§ **TO DO**
Let the line containing "violet watering can [571 252] -> none" serve as the first line of the answer and the final line of the entries as its last, with every line between copied exactly.

§ **EXTRACTED MATERIAL**
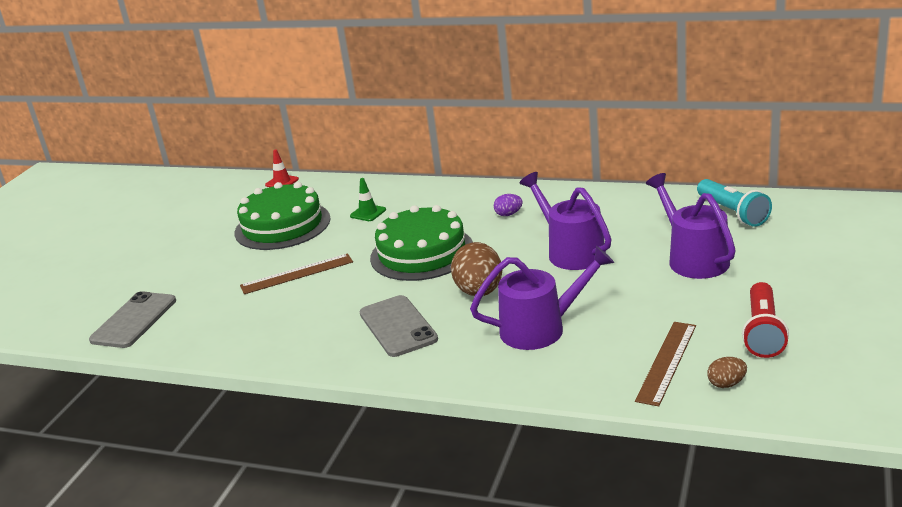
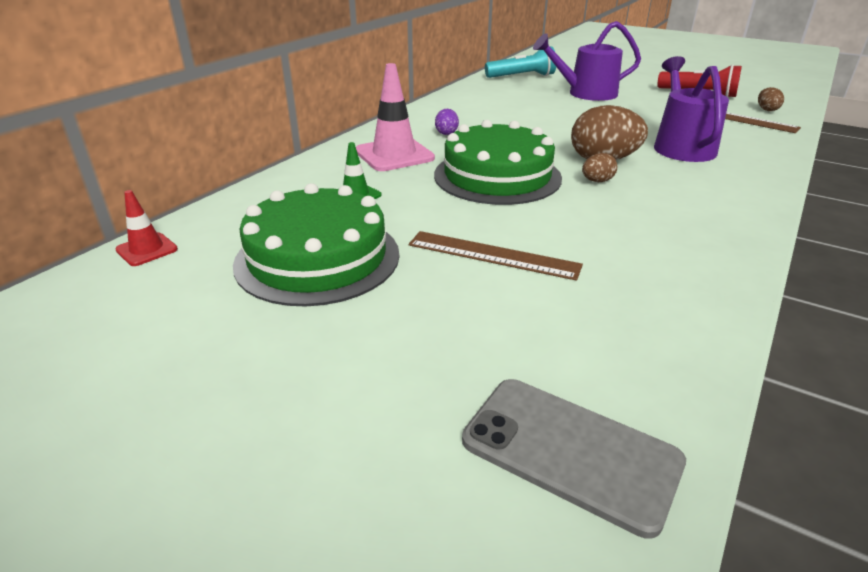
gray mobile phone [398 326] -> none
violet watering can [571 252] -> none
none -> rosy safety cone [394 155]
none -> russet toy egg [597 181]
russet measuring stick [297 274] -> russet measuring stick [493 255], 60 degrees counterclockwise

§ **SOLUTION TO THE PROBLEM**
violet watering can [571 252] -> none
none -> rosy safety cone [394 155]
none -> russet toy egg [597 181]
russet measuring stick [297 274] -> russet measuring stick [493 255], 60 degrees counterclockwise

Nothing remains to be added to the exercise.